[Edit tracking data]
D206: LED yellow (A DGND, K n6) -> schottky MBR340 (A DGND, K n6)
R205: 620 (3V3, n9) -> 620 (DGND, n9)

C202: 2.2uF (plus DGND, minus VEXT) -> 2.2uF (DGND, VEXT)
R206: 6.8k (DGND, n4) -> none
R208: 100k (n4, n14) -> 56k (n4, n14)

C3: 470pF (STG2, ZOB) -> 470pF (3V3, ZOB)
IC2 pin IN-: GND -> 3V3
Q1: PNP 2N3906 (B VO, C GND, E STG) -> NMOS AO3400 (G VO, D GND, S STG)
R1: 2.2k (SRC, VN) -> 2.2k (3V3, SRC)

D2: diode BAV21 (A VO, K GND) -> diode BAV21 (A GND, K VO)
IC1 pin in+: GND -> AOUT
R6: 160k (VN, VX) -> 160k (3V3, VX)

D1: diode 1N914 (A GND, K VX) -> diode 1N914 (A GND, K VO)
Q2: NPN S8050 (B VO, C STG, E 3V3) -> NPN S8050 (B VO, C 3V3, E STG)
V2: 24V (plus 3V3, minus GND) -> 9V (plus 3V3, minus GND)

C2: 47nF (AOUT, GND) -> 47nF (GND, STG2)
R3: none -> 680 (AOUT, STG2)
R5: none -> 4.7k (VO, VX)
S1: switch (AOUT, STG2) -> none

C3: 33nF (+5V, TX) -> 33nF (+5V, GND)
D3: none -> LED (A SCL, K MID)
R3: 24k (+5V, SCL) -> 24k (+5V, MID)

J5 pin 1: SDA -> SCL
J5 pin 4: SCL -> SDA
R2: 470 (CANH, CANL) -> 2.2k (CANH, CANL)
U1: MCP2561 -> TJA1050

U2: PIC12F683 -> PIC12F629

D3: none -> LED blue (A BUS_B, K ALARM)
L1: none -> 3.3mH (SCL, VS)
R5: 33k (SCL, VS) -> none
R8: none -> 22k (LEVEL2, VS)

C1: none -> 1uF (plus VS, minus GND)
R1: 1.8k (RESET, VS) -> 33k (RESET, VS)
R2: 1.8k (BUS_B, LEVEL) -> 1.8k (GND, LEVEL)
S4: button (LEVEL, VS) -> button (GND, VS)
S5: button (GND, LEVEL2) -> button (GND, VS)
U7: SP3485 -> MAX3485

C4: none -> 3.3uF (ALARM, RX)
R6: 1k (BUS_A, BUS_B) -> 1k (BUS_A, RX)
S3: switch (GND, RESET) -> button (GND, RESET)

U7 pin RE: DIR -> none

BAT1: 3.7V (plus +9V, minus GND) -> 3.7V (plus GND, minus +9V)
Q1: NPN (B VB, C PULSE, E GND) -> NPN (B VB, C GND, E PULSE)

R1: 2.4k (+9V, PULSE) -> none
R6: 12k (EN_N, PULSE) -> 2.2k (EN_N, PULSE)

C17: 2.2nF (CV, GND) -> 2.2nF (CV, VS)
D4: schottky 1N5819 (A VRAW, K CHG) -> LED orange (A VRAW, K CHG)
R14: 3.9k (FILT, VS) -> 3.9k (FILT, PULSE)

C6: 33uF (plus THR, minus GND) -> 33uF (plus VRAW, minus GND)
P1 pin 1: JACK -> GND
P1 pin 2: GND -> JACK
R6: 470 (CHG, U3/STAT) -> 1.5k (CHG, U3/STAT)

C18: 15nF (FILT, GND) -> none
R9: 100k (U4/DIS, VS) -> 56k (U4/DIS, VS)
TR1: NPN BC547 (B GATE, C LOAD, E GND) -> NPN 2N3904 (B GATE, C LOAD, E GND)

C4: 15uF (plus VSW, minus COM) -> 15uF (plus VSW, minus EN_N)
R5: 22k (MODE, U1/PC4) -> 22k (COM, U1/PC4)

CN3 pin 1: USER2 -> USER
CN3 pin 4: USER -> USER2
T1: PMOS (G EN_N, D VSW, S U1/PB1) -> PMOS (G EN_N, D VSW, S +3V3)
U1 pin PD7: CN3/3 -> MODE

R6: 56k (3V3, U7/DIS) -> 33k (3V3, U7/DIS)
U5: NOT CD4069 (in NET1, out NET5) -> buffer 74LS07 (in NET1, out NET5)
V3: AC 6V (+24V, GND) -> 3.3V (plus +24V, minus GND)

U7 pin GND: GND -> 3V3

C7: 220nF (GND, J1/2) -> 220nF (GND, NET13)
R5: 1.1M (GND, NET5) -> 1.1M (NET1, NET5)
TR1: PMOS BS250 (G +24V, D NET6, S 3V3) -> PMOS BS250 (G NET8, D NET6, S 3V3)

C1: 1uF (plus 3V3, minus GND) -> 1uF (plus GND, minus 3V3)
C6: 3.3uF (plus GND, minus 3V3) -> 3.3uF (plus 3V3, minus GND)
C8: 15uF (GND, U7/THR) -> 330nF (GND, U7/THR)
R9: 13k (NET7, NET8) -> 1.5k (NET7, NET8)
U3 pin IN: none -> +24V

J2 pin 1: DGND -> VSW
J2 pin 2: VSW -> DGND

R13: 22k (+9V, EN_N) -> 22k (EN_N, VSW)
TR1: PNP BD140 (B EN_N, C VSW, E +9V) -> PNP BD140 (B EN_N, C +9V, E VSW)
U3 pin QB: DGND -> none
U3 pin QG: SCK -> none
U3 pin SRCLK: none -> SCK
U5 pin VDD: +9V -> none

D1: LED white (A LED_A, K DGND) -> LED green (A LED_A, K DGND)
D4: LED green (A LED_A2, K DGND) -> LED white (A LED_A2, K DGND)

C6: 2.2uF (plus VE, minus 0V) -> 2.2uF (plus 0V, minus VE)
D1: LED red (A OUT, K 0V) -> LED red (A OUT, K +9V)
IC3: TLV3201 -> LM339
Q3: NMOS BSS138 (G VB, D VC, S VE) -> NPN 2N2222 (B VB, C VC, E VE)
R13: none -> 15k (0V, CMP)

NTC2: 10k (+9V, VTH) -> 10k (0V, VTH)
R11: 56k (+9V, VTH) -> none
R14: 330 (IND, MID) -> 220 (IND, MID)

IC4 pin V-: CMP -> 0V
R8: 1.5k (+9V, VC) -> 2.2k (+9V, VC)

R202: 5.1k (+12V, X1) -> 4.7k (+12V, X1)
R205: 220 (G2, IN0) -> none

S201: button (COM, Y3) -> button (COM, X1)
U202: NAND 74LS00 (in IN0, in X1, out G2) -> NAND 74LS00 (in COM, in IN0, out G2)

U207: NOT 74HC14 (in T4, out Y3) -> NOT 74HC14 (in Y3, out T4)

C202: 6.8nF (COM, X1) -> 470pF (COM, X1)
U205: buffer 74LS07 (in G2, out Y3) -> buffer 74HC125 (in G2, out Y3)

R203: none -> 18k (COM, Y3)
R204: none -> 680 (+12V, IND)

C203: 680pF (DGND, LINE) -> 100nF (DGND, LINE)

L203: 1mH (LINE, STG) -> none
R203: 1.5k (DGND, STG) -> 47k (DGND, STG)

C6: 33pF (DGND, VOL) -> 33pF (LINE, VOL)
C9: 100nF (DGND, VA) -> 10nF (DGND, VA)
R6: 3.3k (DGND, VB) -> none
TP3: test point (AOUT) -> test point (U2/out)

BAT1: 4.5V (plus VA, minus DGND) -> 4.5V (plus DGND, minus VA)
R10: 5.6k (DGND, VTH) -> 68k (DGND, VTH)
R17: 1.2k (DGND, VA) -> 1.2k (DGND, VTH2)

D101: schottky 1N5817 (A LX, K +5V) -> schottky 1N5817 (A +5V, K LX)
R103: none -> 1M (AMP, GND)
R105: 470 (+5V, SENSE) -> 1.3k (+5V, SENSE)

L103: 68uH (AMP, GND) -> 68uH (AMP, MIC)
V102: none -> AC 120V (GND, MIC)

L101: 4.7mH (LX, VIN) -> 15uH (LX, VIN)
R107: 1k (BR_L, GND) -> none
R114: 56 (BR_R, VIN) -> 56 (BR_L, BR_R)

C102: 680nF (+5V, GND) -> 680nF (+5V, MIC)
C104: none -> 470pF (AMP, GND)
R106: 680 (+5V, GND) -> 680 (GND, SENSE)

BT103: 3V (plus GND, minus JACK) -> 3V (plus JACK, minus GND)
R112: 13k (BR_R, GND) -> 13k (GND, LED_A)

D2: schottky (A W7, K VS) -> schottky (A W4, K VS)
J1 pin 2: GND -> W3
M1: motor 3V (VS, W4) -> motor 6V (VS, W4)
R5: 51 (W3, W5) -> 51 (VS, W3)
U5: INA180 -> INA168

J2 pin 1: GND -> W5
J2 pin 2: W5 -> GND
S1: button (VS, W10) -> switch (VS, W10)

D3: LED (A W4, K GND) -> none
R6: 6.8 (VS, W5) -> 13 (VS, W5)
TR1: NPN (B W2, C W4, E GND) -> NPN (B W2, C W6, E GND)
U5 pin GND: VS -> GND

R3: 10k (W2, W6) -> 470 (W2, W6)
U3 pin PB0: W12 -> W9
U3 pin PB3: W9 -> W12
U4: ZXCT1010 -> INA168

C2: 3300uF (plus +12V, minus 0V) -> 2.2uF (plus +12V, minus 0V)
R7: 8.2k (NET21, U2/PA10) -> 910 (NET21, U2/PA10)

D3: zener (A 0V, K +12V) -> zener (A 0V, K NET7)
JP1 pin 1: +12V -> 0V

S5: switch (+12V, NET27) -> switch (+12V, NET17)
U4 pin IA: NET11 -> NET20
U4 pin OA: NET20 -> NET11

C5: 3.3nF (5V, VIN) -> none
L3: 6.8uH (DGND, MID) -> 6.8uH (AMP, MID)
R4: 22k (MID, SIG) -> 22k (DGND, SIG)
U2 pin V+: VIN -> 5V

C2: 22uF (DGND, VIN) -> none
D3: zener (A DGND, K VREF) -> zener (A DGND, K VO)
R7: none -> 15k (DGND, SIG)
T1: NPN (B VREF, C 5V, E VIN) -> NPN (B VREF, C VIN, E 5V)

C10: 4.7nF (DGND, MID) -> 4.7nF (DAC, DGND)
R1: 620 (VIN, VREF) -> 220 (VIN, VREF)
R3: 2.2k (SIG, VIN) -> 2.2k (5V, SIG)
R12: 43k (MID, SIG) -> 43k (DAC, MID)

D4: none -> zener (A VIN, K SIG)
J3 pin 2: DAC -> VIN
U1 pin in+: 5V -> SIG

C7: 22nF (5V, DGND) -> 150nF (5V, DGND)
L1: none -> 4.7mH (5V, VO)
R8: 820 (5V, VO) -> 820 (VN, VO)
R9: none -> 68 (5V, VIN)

_Problem to solve_: Copy over exactly the lines above from the one with "R6: 6.8 (VS, W5) -> 13 (VS, W5)" to the last, both included, and no others.

_Solution_:
R6: 6.8 (VS, W5) -> 13 (VS, W5)
TR1: NPN (B W2, C W4, E GND) -> NPN (B W2, C W6, E GND)
U5 pin GND: VS -> GND

R3: 10k (W2, W6) -> 470 (W2, W6)
U3 pin PB0: W12 -> W9
U3 pin PB3: W9 -> W12
U4: ZXCT1010 -> INA168

C2: 3300uF (plus +12V, minus 0V) -> 2.2uF (plus +12V, minus 0V)
R7: 8.2k (NET21, U2/PA10) -> 910 (NET21, U2/PA10)

D3: zener (A 0V, K +12V) -> zener (A 0V, K NET7)
JP1 pin 1: +12V -> 0V

S5: switch (+12V, NET27) -> switch (+12V, NET17)
U4 pin IA: NET11 -> NET20
U4 pin OA: NET20 -> NET11

C5: 3.3nF (5V, VIN) -> none
L3: 6.8uH (DGND, MID) -> 6.8uH (AMP, MID)
R4: 22k (MID, SIG) -> 22k (DGND, SIG)
U2 pin V+: VIN -> 5V

C2: 22uF (DGND, VIN) -> none
D3: zener (A DGND, K VREF) -> zener (A DGND, K VO)
R7: none -> 15k (DGND, SIG)
T1: NPN (B VREF, C 5V, E VIN) -> NPN (B VREF, C VIN, E 5V)

C10: 4.7nF (DGND, MID) -> 4.7nF (DAC, DGND)
R1: 620 (VIN, VREF) -> 220 (VIN, VREF)
R3: 2.2k (SIG, VIN) -> 2.2k (5V, SIG)
R12: 43k (MID, SIG) -> 43k (DAC, MID)

D4: none -> zener (A VIN, K SIG)
J3 pin 2: DAC -> VIN
U1 pin in+: 5V -> SIG

C7: 22nF (5V, DGND) -> 150nF (5V, DGND)
L1: none -> 4.7mH (5V, VO)
R8: 820 (5V, VO) -> 820 (VN, VO)
R9: none -> 68 (5V, VIN)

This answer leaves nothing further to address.